### EXERCISE INPUT:

══════════

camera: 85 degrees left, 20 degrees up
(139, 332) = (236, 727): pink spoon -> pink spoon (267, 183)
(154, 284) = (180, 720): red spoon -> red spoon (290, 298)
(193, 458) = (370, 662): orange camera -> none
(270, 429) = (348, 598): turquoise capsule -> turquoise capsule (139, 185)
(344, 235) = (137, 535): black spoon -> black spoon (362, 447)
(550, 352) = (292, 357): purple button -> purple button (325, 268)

══════════

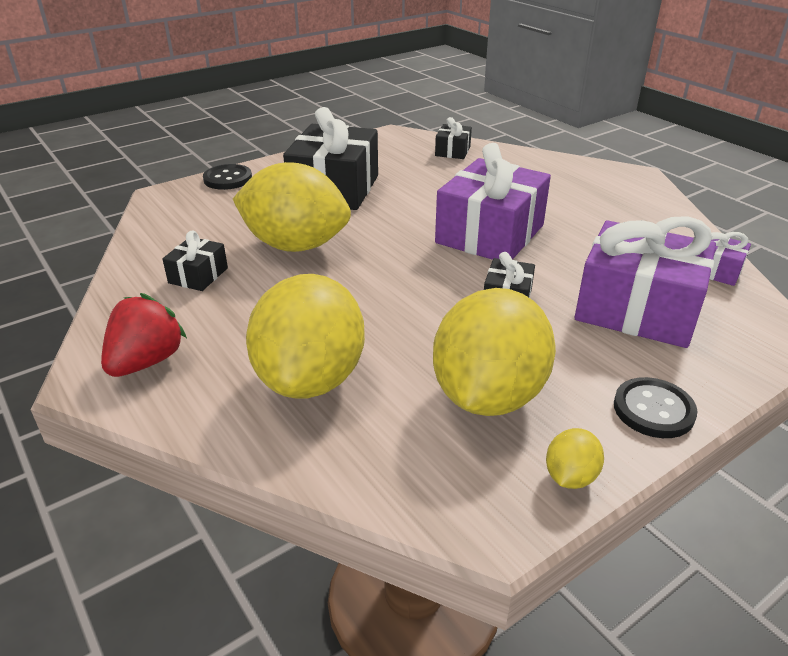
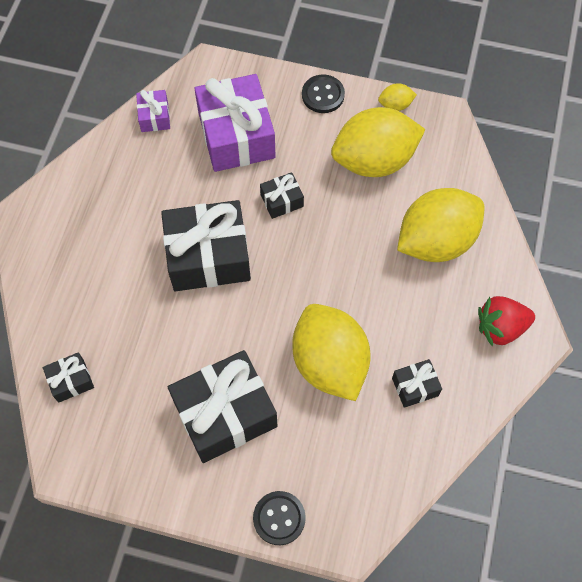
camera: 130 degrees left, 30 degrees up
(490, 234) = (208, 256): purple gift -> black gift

══════════

### EXERCISE:
Could you return exactly the stretch of the data above that starts at the line with "camera: 85 degrees left, 20 degrees up" and ends at the line with "(550, 352) = (292, 357): purple", both lines included?

### TASK RESULT:
camera: 85 degrees left, 20 degrees up
(139, 332) = (236, 727): pink spoon -> pink spoon (267, 183)
(154, 284) = (180, 720): red spoon -> red spoon (290, 298)
(193, 458) = (370, 662): orange camera -> none
(270, 429) = (348, 598): turquoise capsule -> turquoise capsule (139, 185)
(344, 235) = (137, 535): black spoon -> black spoon (362, 447)
(550, 352) = (292, 357): purple button -> purple button (325, 268)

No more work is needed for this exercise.